■ **Your goal**
Restate verbatim the span of lines below between the line with "mosutix (blue) (1st" and the line with "none -> paniran (purple) (1st from left)", including those two lines, and only that span.

■ **Data extract**
━━━━
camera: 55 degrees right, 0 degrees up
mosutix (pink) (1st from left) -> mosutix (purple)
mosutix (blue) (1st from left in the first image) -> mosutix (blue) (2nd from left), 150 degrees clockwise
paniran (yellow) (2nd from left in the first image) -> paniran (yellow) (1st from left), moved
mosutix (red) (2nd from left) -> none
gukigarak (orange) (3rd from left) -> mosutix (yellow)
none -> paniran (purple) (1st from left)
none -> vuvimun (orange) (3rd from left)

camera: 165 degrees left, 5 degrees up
━━━━
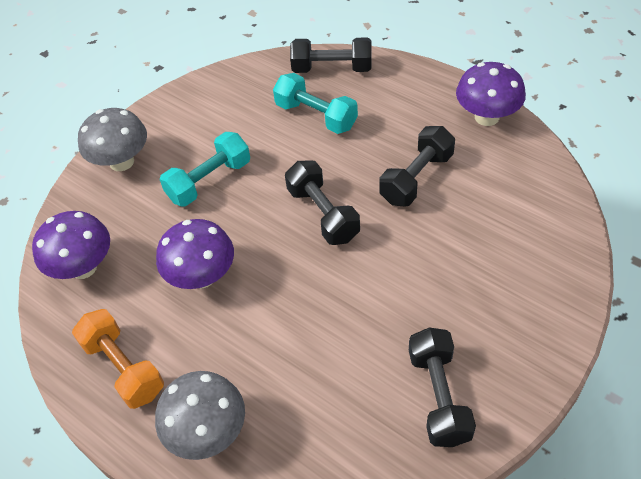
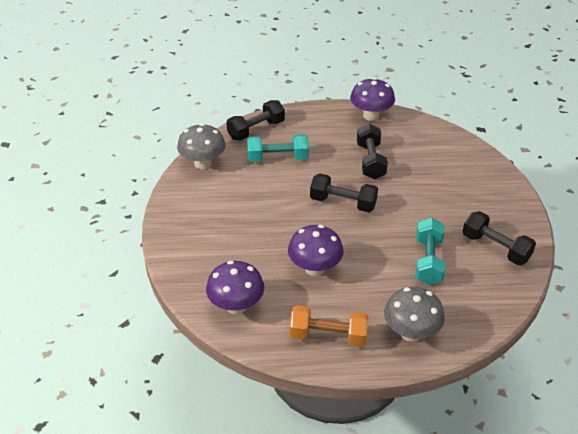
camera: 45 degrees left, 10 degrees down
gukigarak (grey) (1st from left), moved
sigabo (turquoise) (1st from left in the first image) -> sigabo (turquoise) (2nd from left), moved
━━━━
■ **Solved problem**
mosutix (blue) (1st from left in the first image) -> mosutix (blue) (2nd from left), 150 degrees clockwise
paniran (yellow) (2nd from left in the first image) -> paniran (yellow) (1st from left), moved
mosutix (red) (2nd from left) -> none
gukigarak (orange) (3rd from left) -> mosutix (yellow)
none -> paniran (purple) (1st from left)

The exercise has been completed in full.